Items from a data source

════════════════════

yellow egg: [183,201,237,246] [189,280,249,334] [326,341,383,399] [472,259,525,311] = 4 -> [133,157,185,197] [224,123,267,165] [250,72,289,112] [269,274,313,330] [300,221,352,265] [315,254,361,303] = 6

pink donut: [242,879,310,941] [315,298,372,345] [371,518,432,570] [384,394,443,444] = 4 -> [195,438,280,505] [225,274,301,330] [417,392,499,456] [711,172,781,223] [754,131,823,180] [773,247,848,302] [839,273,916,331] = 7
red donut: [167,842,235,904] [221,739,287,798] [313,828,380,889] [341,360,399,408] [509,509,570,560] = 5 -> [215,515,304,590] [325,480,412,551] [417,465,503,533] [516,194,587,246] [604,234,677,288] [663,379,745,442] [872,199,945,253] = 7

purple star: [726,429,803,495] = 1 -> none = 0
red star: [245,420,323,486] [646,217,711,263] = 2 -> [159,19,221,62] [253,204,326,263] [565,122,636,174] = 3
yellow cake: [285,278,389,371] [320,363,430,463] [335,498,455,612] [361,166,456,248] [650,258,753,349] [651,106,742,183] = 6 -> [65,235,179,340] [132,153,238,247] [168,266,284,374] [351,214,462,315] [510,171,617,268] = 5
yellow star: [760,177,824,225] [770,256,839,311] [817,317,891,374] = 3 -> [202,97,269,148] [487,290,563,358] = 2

════════════════════

*Problem to work on*. Each line from the top of the entries above through the line containing "yellow cake: [285,278,389,371]" must be transcribed exactly, and no other line may appear.

*Solved exercise*.
yellow egg: [183,201,237,246] [189,280,249,334] [326,341,383,399] [472,259,525,311] = 4 -> [133,157,185,197] [224,123,267,165] [250,72,289,112] [269,274,313,330] [300,221,352,265] [315,254,361,303] = 6

pink donut: [242,879,310,941] [315,298,372,345] [371,518,432,570] [384,394,443,444] = 4 -> [195,438,280,505] [225,274,301,330] [417,392,499,456] [711,172,781,223] [754,131,823,180] [773,247,848,302] [839,273,916,331] = 7
red donut: [167,842,235,904] [221,739,287,798] [313,828,380,889] [341,360,399,408] [509,509,570,560] = 5 -> [215,515,304,590] [325,480,412,551] [417,465,503,533] [516,194,587,246] [604,234,677,288] [663,379,745,442] [872,199,945,253] = 7

purple star: [726,429,803,495] = 1 -> none = 0
red star: [245,420,323,486] [646,217,711,263] = 2 -> [159,19,221,62] [253,204,326,263] [565,122,636,174] = 3
yellow cake: [285,278,389,371] [320,363,430,463] [335,498,455,612] [361,166,456,248] [650,258,753,349] [651,106,742,183] = 6 -> [65,235,179,340] [132,153,238,247] [168,266,284,374] [351,214,462,315] [510,171,617,268] = 5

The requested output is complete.